Work request =
Copy each line of the data below exactly, leaving out pictures.

Start of Data shown

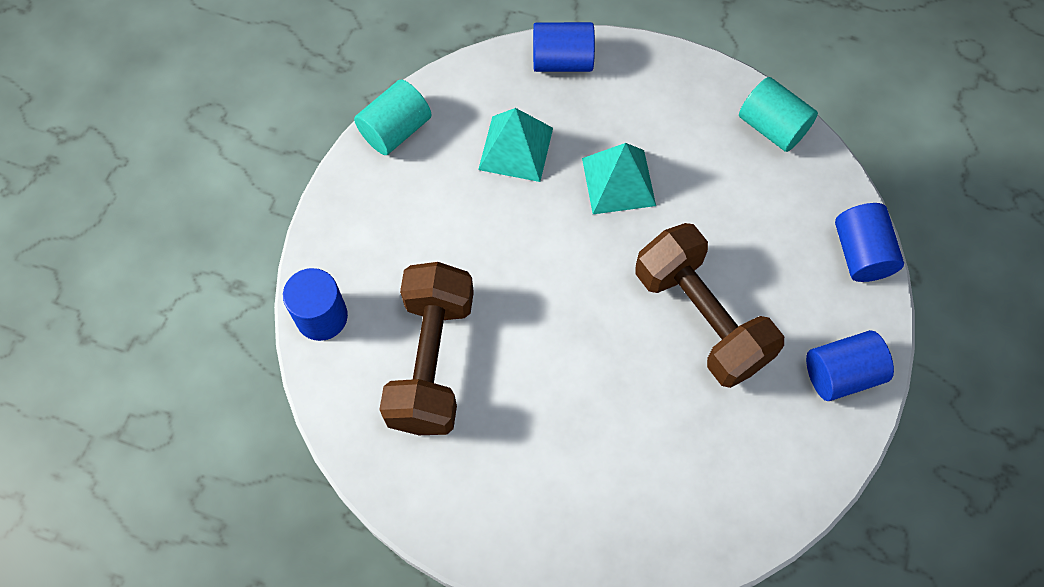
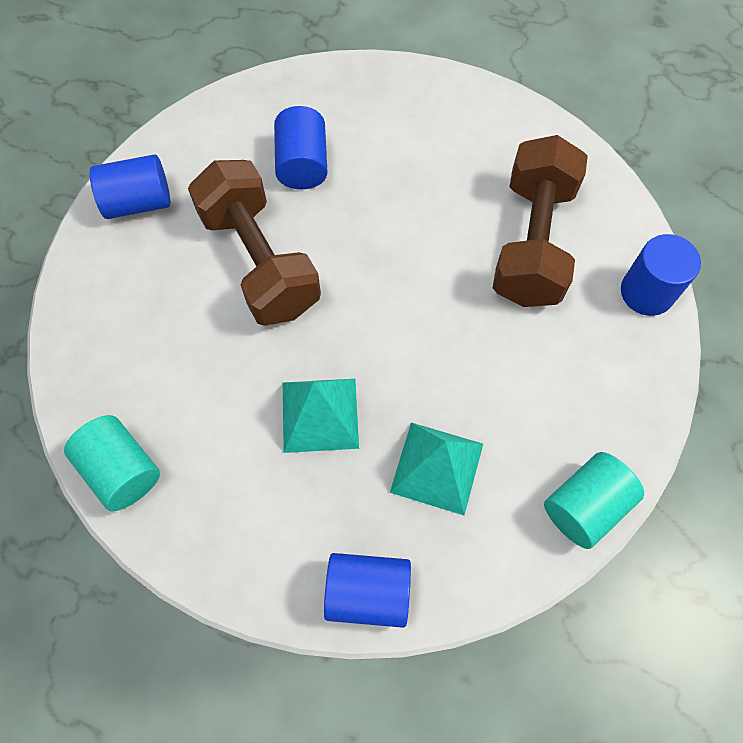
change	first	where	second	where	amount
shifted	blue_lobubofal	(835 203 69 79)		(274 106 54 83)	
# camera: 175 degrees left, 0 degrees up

End of Data shown

Result for this exercise =
change	first	where	second	where	amount
shifted	blue_lobubofal	(835 203 69 79)		(274 106 54 83)	
# camera: 175 degrees left, 0 degrees up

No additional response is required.